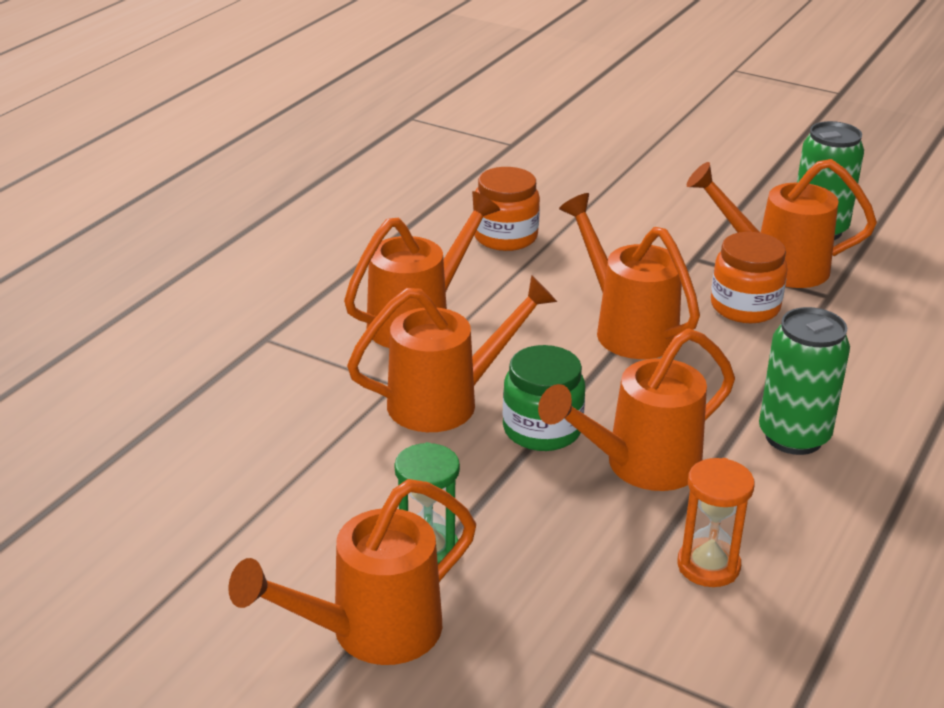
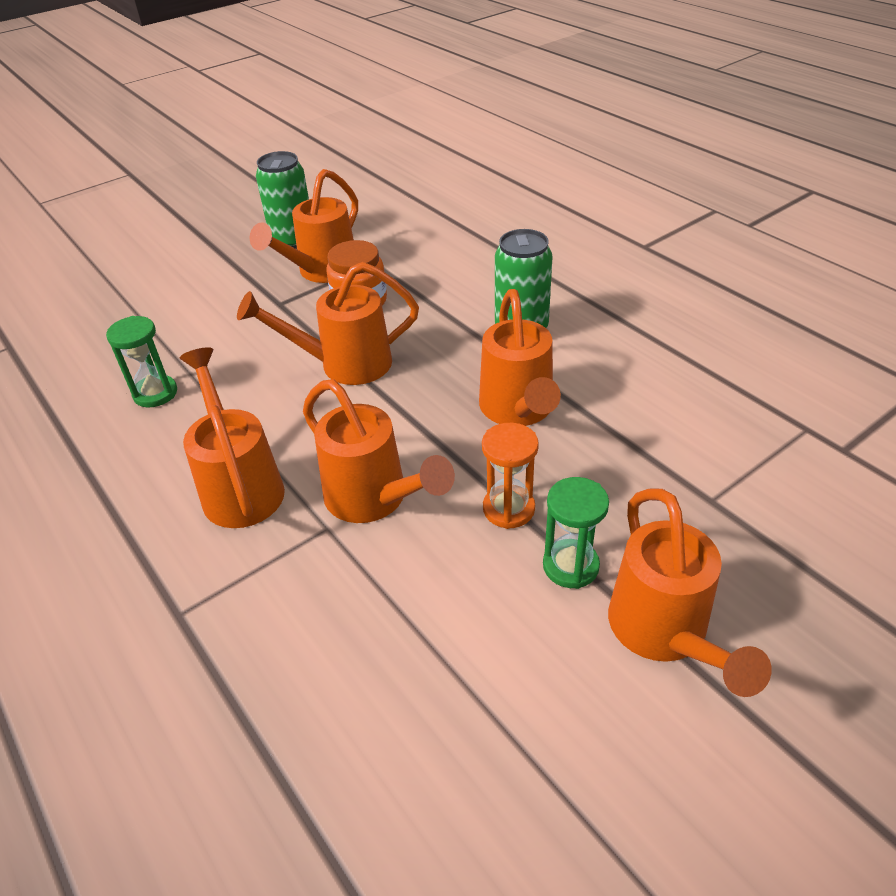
camera: 65 degrees left, 10 degrees up
orange watering can [347,275,557,432] -> orange watering can turned 135 degrees clockwise [303,379,455,523]
orange jar [473,167,540,251] -> green hourglass [106,316,177,407]
green jar [503,345,585,451] -> none
orange hourglass [677,458,755,587] -> orange hourglass moved to [482,423,539,529]

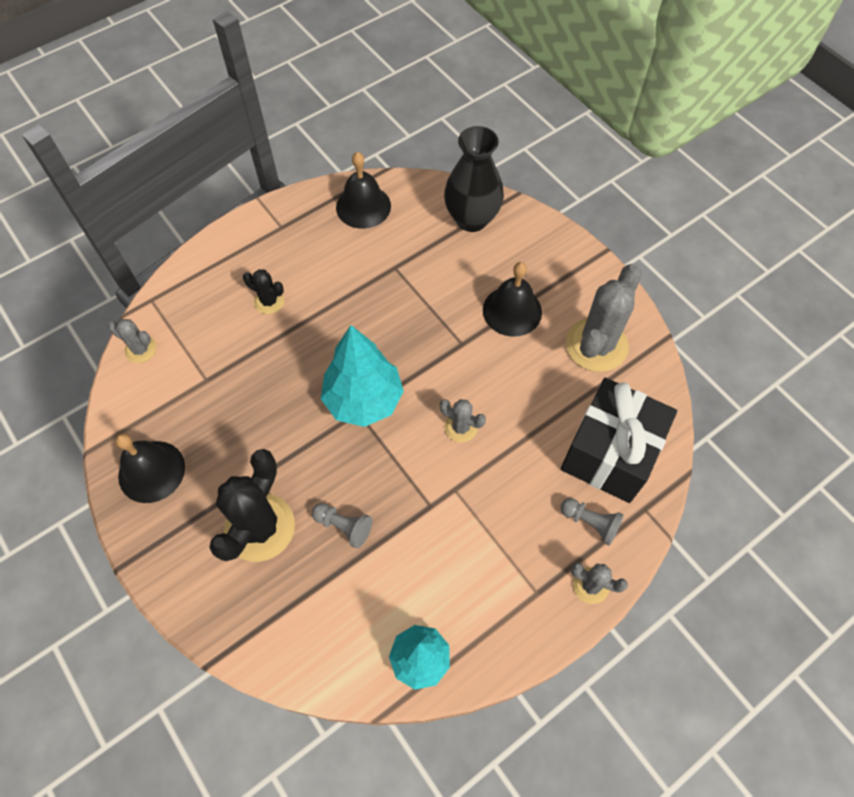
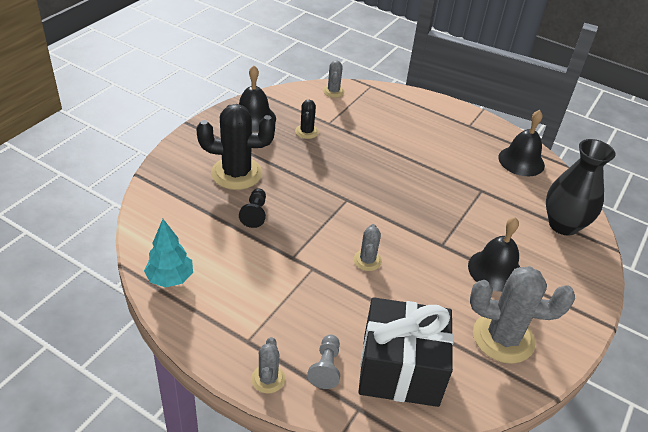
camera: 65 degrees right, 20 degrees down
black cactus [243,269,285,314] -> black cactus moved to [295,100,319,139]
grey pawn [312,503,373,549] -> black pawn [239,188,266,228]
turquoise tree [321,325,404,427] -> none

★ ★ ★ ★ ★

HOW TO COMPLETE THIS TASK:
Counting every line that holds the string "moved", give the total for the data above and nothing else.

ANSWER TO THE EXERCISE:
2